A faithful copy of the listing below is needed, with its pictures left out.

◆ DATA EXTRACT:
^^^^

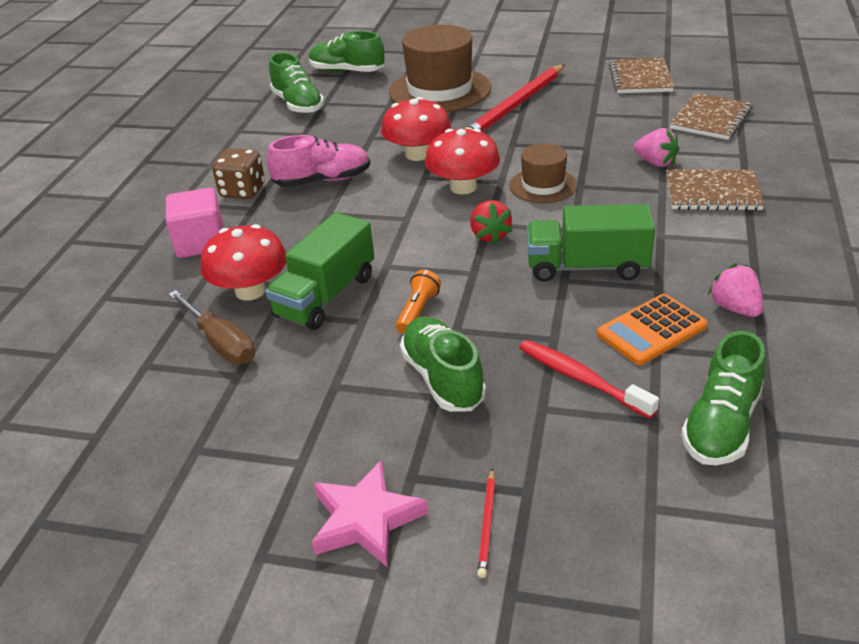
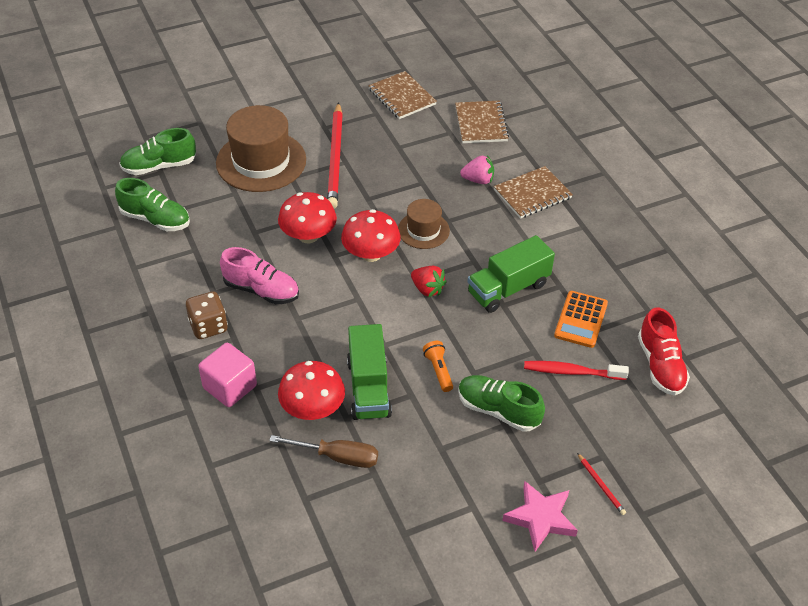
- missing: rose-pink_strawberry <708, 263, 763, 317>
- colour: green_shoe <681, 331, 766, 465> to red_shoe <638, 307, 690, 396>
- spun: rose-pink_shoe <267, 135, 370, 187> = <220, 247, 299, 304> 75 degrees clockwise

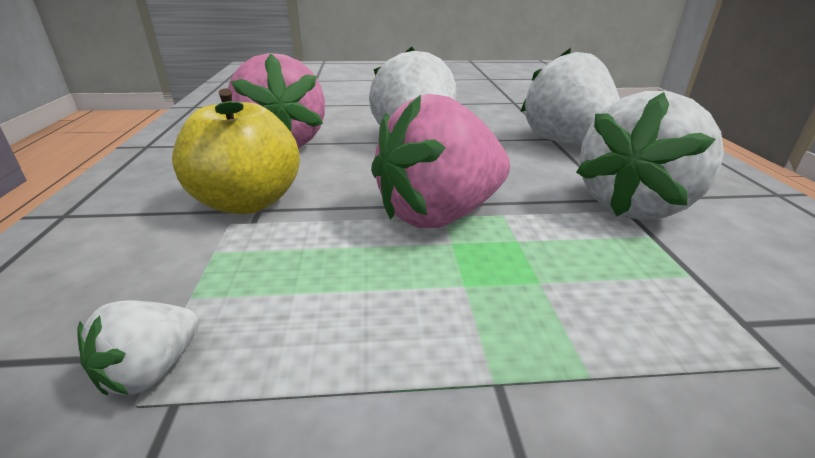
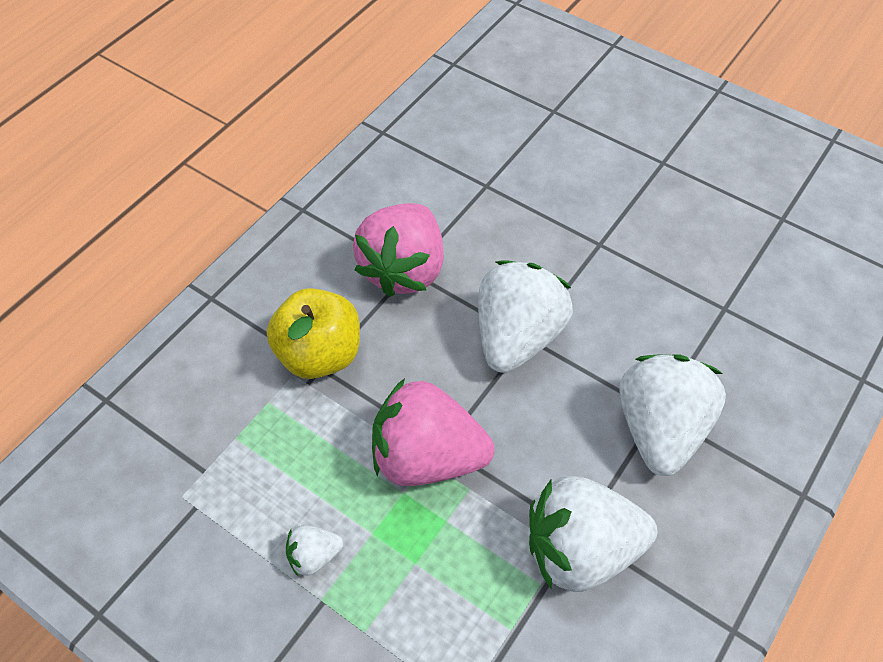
- relocated: white_strawberry <77, 300, 199, 396> to <286, 525, 344, 576>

^^^^

◆ REPLY:
- missing: rose-pink_strawberry <708, 263, 763, 317>
- colour: green_shoe <681, 331, 766, 465> to red_shoe <638, 307, 690, 396>
- spun: rose-pink_shoe <267, 135, 370, 187> = <220, 247, 299, 304> 75 degrees clockwise

- relocated: white_strawberry <77, 300, 199, 396> to <286, 525, 344, 576>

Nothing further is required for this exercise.